**Exercise aim:** Each entry needs to be restated exactly as written.
----
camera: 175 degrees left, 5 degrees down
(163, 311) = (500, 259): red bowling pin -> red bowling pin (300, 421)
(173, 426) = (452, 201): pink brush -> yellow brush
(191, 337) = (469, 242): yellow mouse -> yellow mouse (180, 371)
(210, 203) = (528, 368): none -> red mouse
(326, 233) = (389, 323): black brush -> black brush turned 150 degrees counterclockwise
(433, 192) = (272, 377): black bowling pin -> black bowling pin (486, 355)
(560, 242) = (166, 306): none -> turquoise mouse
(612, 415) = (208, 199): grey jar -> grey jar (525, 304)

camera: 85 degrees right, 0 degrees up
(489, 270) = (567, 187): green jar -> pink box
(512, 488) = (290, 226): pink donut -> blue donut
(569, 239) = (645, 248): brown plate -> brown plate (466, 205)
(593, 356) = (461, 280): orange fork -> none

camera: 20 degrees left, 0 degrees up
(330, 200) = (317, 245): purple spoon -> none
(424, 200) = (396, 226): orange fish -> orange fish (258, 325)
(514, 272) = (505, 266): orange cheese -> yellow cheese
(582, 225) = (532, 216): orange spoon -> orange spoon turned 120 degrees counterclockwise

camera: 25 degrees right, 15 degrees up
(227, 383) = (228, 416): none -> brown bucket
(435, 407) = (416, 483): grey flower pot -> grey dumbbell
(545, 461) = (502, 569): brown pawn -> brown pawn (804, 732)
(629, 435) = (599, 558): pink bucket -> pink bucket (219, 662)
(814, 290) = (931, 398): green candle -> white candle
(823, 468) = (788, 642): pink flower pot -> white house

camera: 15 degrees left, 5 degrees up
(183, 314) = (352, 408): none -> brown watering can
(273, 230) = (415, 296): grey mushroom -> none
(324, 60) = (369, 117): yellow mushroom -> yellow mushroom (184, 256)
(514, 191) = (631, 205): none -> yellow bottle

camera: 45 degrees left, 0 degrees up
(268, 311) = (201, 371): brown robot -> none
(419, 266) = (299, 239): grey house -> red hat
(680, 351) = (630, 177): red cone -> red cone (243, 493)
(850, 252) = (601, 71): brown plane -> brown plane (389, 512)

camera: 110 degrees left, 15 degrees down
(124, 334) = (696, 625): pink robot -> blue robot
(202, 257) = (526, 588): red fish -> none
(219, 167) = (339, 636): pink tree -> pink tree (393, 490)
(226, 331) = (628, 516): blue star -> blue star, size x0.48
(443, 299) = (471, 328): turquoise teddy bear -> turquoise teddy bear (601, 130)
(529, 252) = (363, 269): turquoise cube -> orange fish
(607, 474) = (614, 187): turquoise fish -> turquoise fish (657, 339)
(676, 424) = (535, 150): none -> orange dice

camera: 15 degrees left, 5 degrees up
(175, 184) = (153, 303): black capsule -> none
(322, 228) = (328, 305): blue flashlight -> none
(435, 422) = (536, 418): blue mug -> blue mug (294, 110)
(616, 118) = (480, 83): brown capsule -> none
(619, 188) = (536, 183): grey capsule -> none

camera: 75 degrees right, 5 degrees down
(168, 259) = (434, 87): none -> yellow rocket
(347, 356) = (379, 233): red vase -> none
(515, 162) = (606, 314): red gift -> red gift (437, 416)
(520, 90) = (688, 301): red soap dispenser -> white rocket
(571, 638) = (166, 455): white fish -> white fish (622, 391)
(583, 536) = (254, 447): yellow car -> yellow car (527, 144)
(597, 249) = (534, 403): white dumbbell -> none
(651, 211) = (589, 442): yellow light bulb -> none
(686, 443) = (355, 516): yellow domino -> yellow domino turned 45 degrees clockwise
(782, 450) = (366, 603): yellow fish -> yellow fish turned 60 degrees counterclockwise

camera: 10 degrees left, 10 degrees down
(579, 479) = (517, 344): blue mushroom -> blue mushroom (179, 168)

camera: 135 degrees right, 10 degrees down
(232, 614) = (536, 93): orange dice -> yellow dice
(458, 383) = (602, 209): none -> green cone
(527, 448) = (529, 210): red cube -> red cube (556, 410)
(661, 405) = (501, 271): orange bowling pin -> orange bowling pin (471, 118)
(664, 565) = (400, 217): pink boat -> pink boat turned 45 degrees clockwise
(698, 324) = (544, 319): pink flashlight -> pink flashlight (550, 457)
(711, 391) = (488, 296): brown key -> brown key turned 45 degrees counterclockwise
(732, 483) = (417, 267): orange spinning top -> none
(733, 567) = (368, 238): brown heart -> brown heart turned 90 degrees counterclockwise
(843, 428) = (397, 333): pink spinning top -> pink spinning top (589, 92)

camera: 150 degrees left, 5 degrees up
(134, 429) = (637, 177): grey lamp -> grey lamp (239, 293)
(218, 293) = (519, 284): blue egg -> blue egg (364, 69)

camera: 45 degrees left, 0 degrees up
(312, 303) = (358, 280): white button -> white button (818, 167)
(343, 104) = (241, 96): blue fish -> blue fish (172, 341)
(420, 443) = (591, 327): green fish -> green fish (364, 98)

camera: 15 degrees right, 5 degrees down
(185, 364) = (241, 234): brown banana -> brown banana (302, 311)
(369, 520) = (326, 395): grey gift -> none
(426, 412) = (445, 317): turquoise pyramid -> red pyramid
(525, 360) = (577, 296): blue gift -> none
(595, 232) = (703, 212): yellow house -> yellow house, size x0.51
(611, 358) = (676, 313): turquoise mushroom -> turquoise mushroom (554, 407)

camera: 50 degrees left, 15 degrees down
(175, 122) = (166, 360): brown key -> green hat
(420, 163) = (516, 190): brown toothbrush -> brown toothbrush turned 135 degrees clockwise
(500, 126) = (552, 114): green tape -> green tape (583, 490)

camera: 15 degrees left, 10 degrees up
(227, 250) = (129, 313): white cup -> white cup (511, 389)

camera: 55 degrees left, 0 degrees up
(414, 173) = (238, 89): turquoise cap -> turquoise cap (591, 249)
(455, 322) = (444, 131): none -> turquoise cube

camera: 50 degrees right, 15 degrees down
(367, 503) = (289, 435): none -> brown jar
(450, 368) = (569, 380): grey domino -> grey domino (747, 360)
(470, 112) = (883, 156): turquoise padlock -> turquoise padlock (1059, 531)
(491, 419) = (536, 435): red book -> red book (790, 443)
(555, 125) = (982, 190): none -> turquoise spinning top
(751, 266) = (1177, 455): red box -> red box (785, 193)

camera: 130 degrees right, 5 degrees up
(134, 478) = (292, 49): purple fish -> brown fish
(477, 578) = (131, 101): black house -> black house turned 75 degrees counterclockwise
----
**Solution for this task:**
camera: 175 degrees left, 5 degrees down
(163, 311) = (500, 259): red bowling pin -> red bowling pin (300, 421)
(173, 426) = (452, 201): pink brush -> yellow brush
(191, 337) = (469, 242): yellow mouse -> yellow mouse (180, 371)
(210, 203) = (528, 368): none -> red mouse
(326, 233) = (389, 323): black brush -> black brush turned 150 degrees counterclockwise
(433, 192) = (272, 377): black bowling pin -> black bowling pin (486, 355)
(560, 242) = (166, 306): none -> turquoise mouse
(612, 415) = (208, 199): grey jar -> grey jar (525, 304)

camera: 85 degrees right, 0 degrees up
(489, 270) = (567, 187): green jar -> pink box
(512, 488) = (290, 226): pink donut -> blue donut
(569, 239) = (645, 248): brown plate -> brown plate (466, 205)
(593, 356) = (461, 280): orange fork -> none

camera: 20 degrees left, 0 degrees up
(330, 200) = (317, 245): purple spoon -> none
(424, 200) = (396, 226): orange fish -> orange fish (258, 325)
(514, 272) = (505, 266): orange cheese -> yellow cheese
(582, 225) = (532, 216): orange spoon -> orange spoon turned 120 degrees counterclockwise

camera: 25 degrees right, 15 degrees up
(227, 383) = (228, 416): none -> brown bucket
(435, 407) = (416, 483): grey flower pot -> grey dumbbell
(545, 461) = (502, 569): brown pawn -> brown pawn (804, 732)
(629, 435) = (599, 558): pink bucket -> pink bucket (219, 662)
(814, 290) = (931, 398): green candle -> white candle
(823, 468) = (788, 642): pink flower pot -> white house

camera: 15 degrees left, 5 degrees up
(183, 314) = (352, 408): none -> brown watering can
(273, 230) = (415, 296): grey mushroom -> none
(324, 60) = (369, 117): yellow mushroom -> yellow mushroom (184, 256)
(514, 191) = (631, 205): none -> yellow bottle

camera: 45 degrees left, 0 degrees up
(268, 311) = (201, 371): brown robot -> none
(419, 266) = (299, 239): grey house -> red hat
(680, 351) = (630, 177): red cone -> red cone (243, 493)
(850, 252) = (601, 71): brown plane -> brown plane (389, 512)

camera: 110 degrees left, 15 degrees down
(124, 334) = (696, 625): pink robot -> blue robot
(202, 257) = (526, 588): red fish -> none
(219, 167) = (339, 636): pink tree -> pink tree (393, 490)
(226, 331) = (628, 516): blue star -> blue star, size x0.48
(443, 299) = (471, 328): turquoise teddy bear -> turquoise teddy bear (601, 130)
(529, 252) = (363, 269): turquoise cube -> orange fish
(607, 474) = (614, 187): turquoise fish -> turquoise fish (657, 339)
(676, 424) = (535, 150): none -> orange dice

camera: 15 degrees left, 5 degrees up
(175, 184) = (153, 303): black capsule -> none
(322, 228) = (328, 305): blue flashlight -> none
(435, 422) = (536, 418): blue mug -> blue mug (294, 110)
(616, 118) = (480, 83): brown capsule -> none
(619, 188) = (536, 183): grey capsule -> none

camera: 75 degrees right, 5 degrees down
(168, 259) = (434, 87): none -> yellow rocket
(347, 356) = (379, 233): red vase -> none
(515, 162) = (606, 314): red gift -> red gift (437, 416)
(520, 90) = (688, 301): red soap dispenser -> white rocket
(571, 638) = (166, 455): white fish -> white fish (622, 391)
(583, 536) = (254, 447): yellow car -> yellow car (527, 144)
(597, 249) = (534, 403): white dumbbell -> none
(651, 211) = (589, 442): yellow light bulb -> none
(686, 443) = (355, 516): yellow domino -> yellow domino turned 45 degrees clockwise
(782, 450) = (366, 603): yellow fish -> yellow fish turned 60 degrees counterclockwise

camera: 10 degrees left, 10 degrees down
(579, 479) = (517, 344): blue mushroom -> blue mushroom (179, 168)

camera: 135 degrees right, 10 degrees down
(232, 614) = (536, 93): orange dice -> yellow dice
(458, 383) = (602, 209): none -> green cone
(527, 448) = (529, 210): red cube -> red cube (556, 410)
(661, 405) = (501, 271): orange bowling pin -> orange bowling pin (471, 118)
(664, 565) = (400, 217): pink boat -> pink boat turned 45 degrees clockwise
(698, 324) = (544, 319): pink flashlight -> pink flashlight (550, 457)
(711, 391) = (488, 296): brown key -> brown key turned 45 degrees counterclockwise
(732, 483) = (417, 267): orange spinning top -> none
(733, 567) = (368, 238): brown heart -> brown heart turned 90 degrees counterclockwise
(843, 428) = (397, 333): pink spinning top -> pink spinning top (589, 92)

camera: 150 degrees left, 5 degrees up
(134, 429) = (637, 177): grey lamp -> grey lamp (239, 293)
(218, 293) = (519, 284): blue egg -> blue egg (364, 69)

camera: 45 degrees left, 0 degrees up
(312, 303) = (358, 280): white button -> white button (818, 167)
(343, 104) = (241, 96): blue fish -> blue fish (172, 341)
(420, 443) = (591, 327): green fish -> green fish (364, 98)

camera: 15 degrees right, 5 degrees down
(185, 364) = (241, 234): brown banana -> brown banana (302, 311)
(369, 520) = (326, 395): grey gift -> none
(426, 412) = (445, 317): turquoise pyramid -> red pyramid
(525, 360) = (577, 296): blue gift -> none
(595, 232) = (703, 212): yellow house -> yellow house, size x0.51
(611, 358) = (676, 313): turquoise mushroom -> turquoise mushroom (554, 407)

camera: 50 degrees left, 15 degrees down
(175, 122) = (166, 360): brown key -> green hat
(420, 163) = (516, 190): brown toothbrush -> brown toothbrush turned 135 degrees clockwise
(500, 126) = (552, 114): green tape -> green tape (583, 490)

camera: 15 degrees left, 10 degrees up
(227, 250) = (129, 313): white cup -> white cup (511, 389)

camera: 55 degrees left, 0 degrees up
(414, 173) = (238, 89): turquoise cap -> turquoise cap (591, 249)
(455, 322) = (444, 131): none -> turquoise cube

camera: 50 degrees right, 15 degrees down
(367, 503) = (289, 435): none -> brown jar
(450, 368) = (569, 380): grey domino -> grey domino (747, 360)
(470, 112) = (883, 156): turquoise padlock -> turquoise padlock (1059, 531)
(491, 419) = (536, 435): red book -> red book (790, 443)
(555, 125) = (982, 190): none -> turquoise spinning top
(751, 266) = (1177, 455): red box -> red box (785, 193)

camera: 130 degrees right, 5 degrees up
(134, 478) = (292, 49): purple fish -> brown fish
(477, 578) = (131, 101): black house -> black house turned 75 degrees counterclockwise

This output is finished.